WORK ITEM: In the records below, find each line with the word "yellow" and copy it.

Object change listings:
■ ■ ■ ■ ■ ■ ■

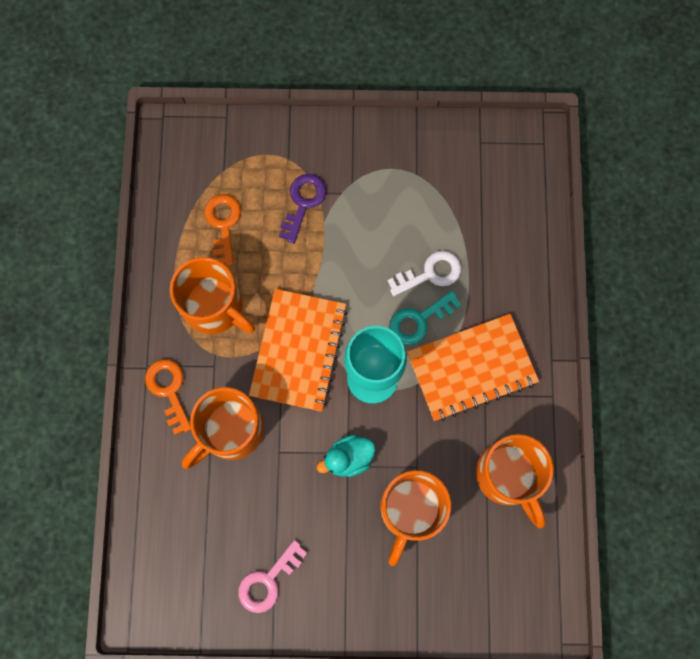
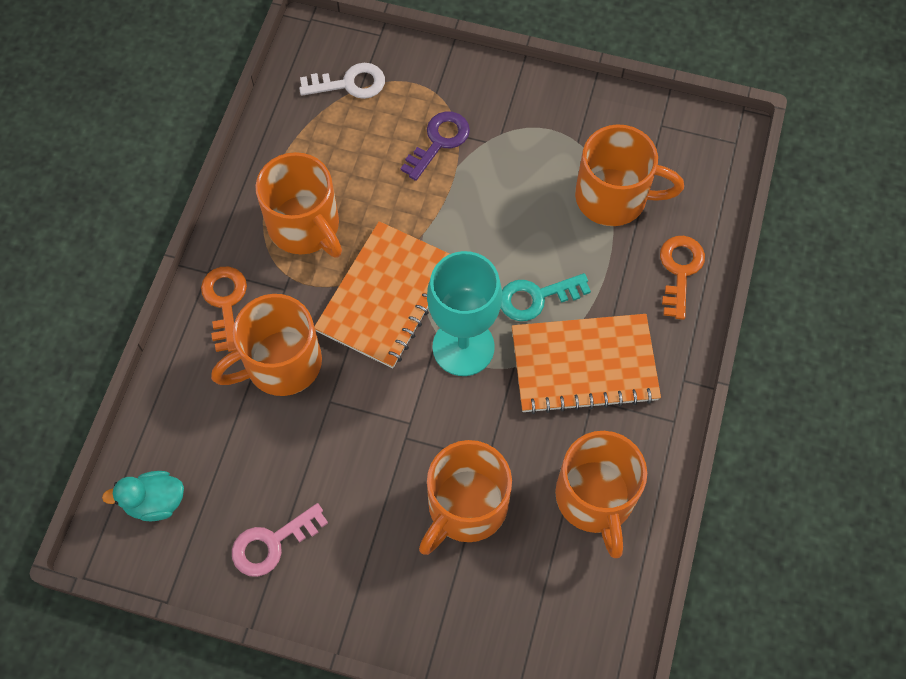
camera: 15 degrees right, 10 degrees down
(223, 224) = (342, 143): orange key -> orange key (679, 271)
(348, 458) = (409, 429): turquoise duck -> turquoise duck (155, 502)
(430, 273) = (564, 250): white key -> white key (349, 83)
(458, 217) = (614, 197): none -> orange mug

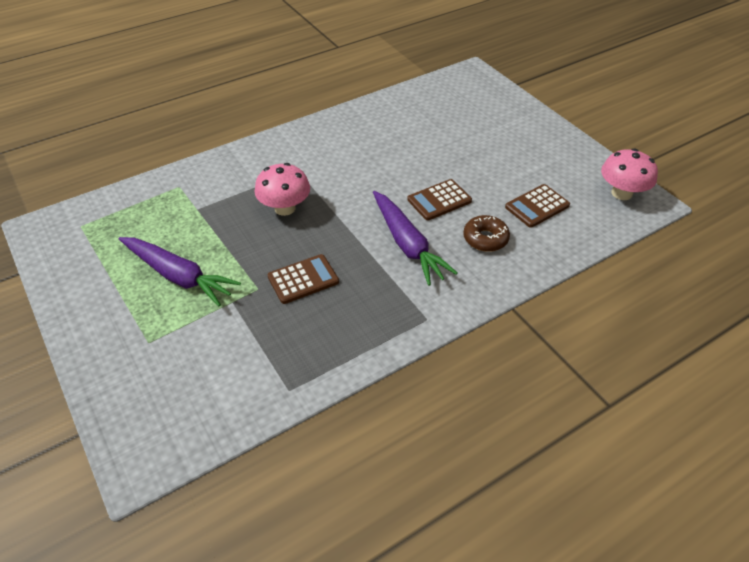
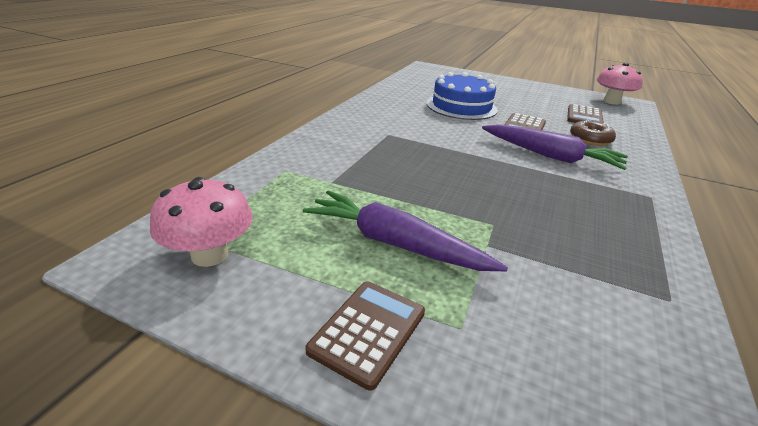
camera: 35 degrees left, 15 degrees down
(178, 276) = (395, 244): purple carrot -> purple carrot turned 150 degrees counterclockwise
(285, 208) = (418, 159): pink mushroom -> pink mushroom (210, 255)
(303, 279) = (519, 203): brown calculator -> brown calculator (368, 331)
(417, 152) = (461, 106): none -> blue cake

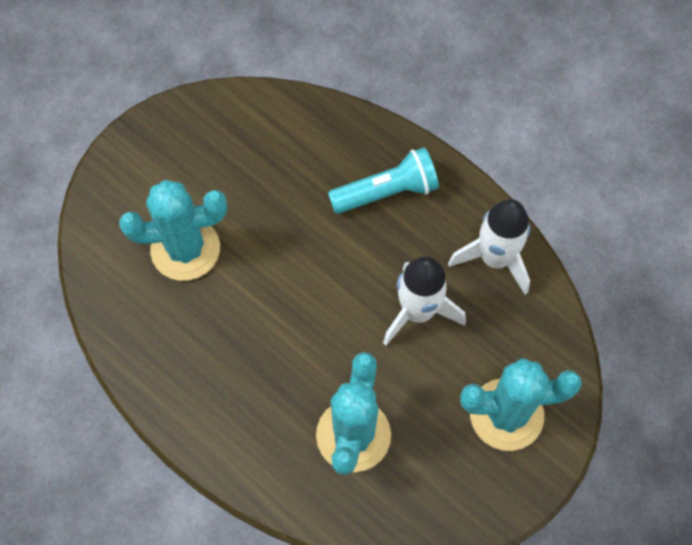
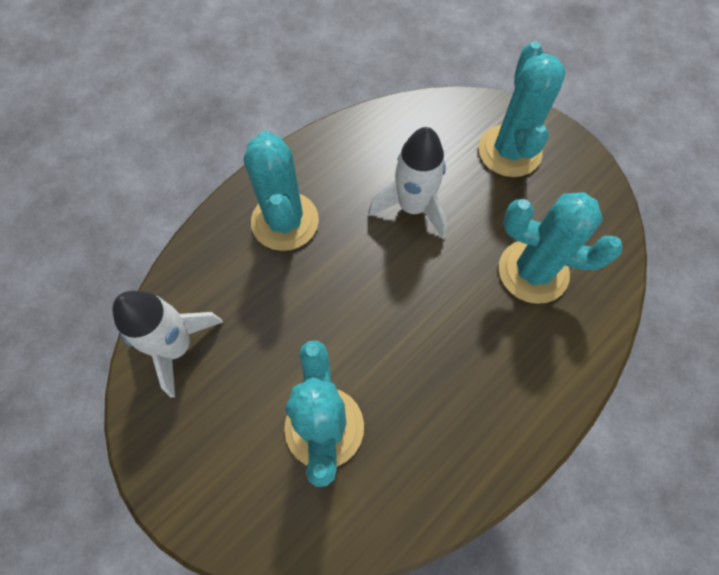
camera: 85 degrees left, 0 degrees up
(386, 192) = (285, 221): turquoise flashlight -> turquoise cactus
(495, 259) = (365, 142): white rocket -> white rocket (177, 346)

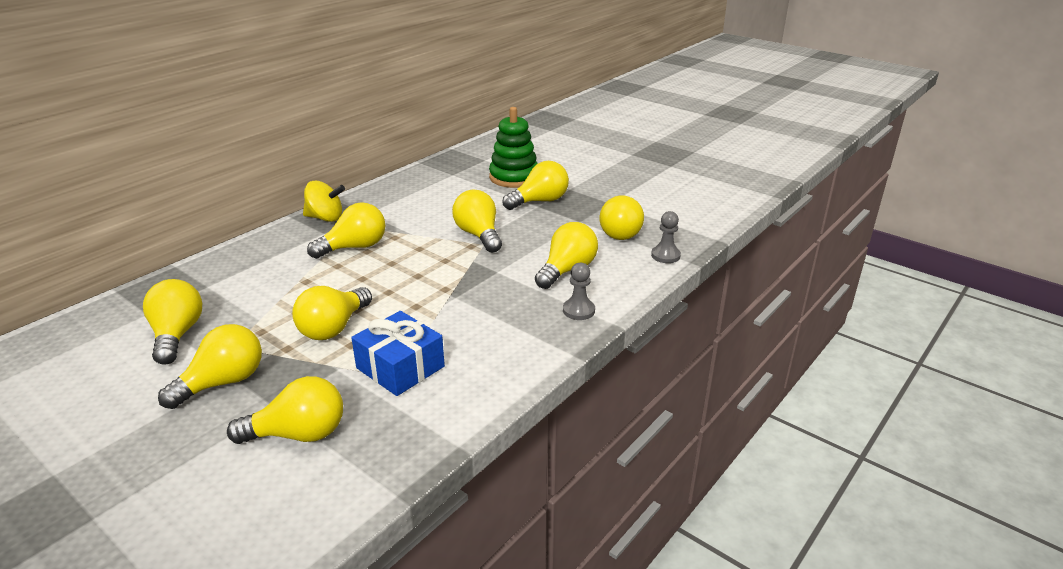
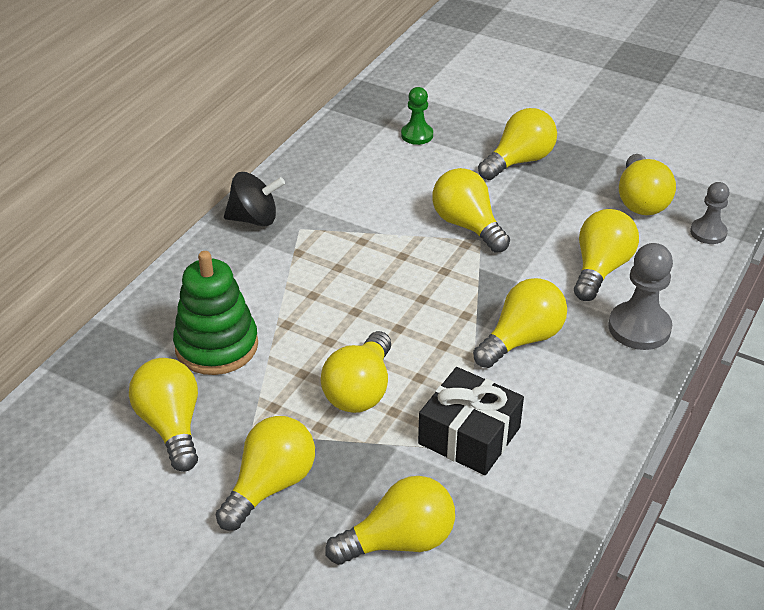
camera: 10 degrees left, 10 degrees up
(325, 218) = (254, 219): yellow spinning top -> black spinning top
(354, 247) = (319, 263): yellow light bulb -> yellow light bulb (522, 339)
(400, 367) = (469, 436): blue gift -> black gift
(472, 181) = (417, 135): none -> green pawn
(514, 177) = (468, 123): green stacking toy -> green stacking toy (216, 346)
(578, 310) = (639, 328): grey pawn -> grey pawn, size x1.58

■ ■ ■ ■ ■ ■ ■

OUTPUT OF THE EXERCISE:
(325, 218) = (254, 219): yellow spinning top -> black spinning top
(354, 247) = (319, 263): yellow light bulb -> yellow light bulb (522, 339)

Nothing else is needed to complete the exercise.